### Exercise instructions
Type every record exactly as it appears.

+-------+

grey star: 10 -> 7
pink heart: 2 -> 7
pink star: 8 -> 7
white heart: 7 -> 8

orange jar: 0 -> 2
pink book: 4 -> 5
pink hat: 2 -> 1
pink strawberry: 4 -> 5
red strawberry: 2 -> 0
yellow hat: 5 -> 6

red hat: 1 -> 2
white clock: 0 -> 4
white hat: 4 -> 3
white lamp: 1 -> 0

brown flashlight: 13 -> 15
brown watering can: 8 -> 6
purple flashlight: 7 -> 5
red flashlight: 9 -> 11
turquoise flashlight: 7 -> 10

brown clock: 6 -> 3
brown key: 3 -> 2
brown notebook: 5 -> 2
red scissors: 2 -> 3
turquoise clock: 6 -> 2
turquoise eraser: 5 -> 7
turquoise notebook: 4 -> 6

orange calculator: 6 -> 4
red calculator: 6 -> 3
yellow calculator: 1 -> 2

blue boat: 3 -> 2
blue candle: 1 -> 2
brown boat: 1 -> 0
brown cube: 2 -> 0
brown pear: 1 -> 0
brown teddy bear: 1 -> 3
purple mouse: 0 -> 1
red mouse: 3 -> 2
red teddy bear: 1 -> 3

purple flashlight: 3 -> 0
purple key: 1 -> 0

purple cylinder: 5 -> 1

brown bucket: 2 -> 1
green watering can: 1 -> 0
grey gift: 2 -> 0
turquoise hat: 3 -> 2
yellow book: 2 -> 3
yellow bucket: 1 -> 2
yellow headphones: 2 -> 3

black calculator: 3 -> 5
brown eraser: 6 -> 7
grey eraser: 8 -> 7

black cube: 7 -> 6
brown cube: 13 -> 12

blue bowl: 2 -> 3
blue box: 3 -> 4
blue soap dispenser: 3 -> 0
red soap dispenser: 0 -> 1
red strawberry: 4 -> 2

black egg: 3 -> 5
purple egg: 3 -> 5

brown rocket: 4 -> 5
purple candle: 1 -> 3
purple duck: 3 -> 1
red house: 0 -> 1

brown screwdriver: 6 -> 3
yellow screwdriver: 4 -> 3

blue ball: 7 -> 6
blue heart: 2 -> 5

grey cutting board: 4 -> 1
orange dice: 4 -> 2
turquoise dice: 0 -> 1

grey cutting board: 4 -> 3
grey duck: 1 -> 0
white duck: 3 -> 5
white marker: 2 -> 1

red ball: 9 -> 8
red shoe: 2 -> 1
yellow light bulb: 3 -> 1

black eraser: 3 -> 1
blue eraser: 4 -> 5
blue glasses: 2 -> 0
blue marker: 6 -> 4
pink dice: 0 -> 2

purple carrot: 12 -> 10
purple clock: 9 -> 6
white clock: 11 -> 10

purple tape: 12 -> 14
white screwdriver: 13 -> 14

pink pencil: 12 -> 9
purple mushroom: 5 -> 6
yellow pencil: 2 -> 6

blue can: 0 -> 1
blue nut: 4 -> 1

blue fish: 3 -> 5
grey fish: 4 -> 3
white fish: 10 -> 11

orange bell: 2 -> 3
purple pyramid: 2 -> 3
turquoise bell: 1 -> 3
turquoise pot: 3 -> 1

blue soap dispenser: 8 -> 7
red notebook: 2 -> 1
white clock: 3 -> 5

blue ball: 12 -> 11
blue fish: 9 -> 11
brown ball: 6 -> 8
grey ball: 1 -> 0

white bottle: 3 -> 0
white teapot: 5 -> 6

+-------+

### Reply
grey star: 10 -> 7
pink heart: 2 -> 7
pink star: 8 -> 7
white heart: 7 -> 8

orange jar: 0 -> 2
pink book: 4 -> 5
pink hat: 2 -> 1
pink strawberry: 4 -> 5
red strawberry: 2 -> 0
yellow hat: 5 -> 6

red hat: 1 -> 2
white clock: 0 -> 4
white hat: 4 -> 3
white lamp: 1 -> 0

brown flashlight: 13 -> 15
brown watering can: 8 -> 6
purple flashlight: 7 -> 5
red flashlight: 9 -> 11
turquoise flashlight: 7 -> 10

brown clock: 6 -> 3
brown key: 3 -> 2
brown notebook: 5 -> 2
red scissors: 2 -> 3
turquoise clock: 6 -> 2
turquoise eraser: 5 -> 7
turquoise notebook: 4 -> 6

orange calculator: 6 -> 4
red calculator: 6 -> 3
yellow calculator: 1 -> 2

blue boat: 3 -> 2
blue candle: 1 -> 2
brown boat: 1 -> 0
brown cube: 2 -> 0
brown pear: 1 -> 0
brown teddy bear: 1 -> 3
purple mouse: 0 -> 1
red mouse: 3 -> 2
red teddy bear: 1 -> 3

purple flashlight: 3 -> 0
purple key: 1 -> 0

purple cylinder: 5 -> 1

brown bucket: 2 -> 1
green watering can: 1 -> 0
grey gift: 2 -> 0
turquoise hat: 3 -> 2
yellow book: 2 -> 3
yellow bucket: 1 -> 2
yellow headphones: 2 -> 3

black calculator: 3 -> 5
brown eraser: 6 -> 7
grey eraser: 8 -> 7

black cube: 7 -> 6
brown cube: 13 -> 12

blue bowl: 2 -> 3
blue box: 3 -> 4
blue soap dispenser: 3 -> 0
red soap dispenser: 0 -> 1
red strawberry: 4 -> 2

black egg: 3 -> 5
purple egg: 3 -> 5

brown rocket: 4 -> 5
purple candle: 1 -> 3
purple duck: 3 -> 1
red house: 0 -> 1

brown screwdriver: 6 -> 3
yellow screwdriver: 4 -> 3

blue ball: 7 -> 6
blue heart: 2 -> 5

grey cutting board: 4 -> 1
orange dice: 4 -> 2
turquoise dice: 0 -> 1

grey cutting board: 4 -> 3
grey duck: 1 -> 0
white duck: 3 -> 5
white marker: 2 -> 1

red ball: 9 -> 8
red shoe: 2 -> 1
yellow light bulb: 3 -> 1

black eraser: 3 -> 1
blue eraser: 4 -> 5
blue glasses: 2 -> 0
blue marker: 6 -> 4
pink dice: 0 -> 2

purple carrot: 12 -> 10
purple clock: 9 -> 6
white clock: 11 -> 10

purple tape: 12 -> 14
white screwdriver: 13 -> 14

pink pencil: 12 -> 9
purple mushroom: 5 -> 6
yellow pencil: 2 -> 6

blue can: 0 -> 1
blue nut: 4 -> 1

blue fish: 3 -> 5
grey fish: 4 -> 3
white fish: 10 -> 11

orange bell: 2 -> 3
purple pyramid: 2 -> 3
turquoise bell: 1 -> 3
turquoise pot: 3 -> 1

blue soap dispenser: 8 -> 7
red notebook: 2 -> 1
white clock: 3 -> 5

blue ball: 12 -> 11
blue fish: 9 -> 11
brown ball: 6 -> 8
grey ball: 1 -> 0

white bottle: 3 -> 0
white teapot: 5 -> 6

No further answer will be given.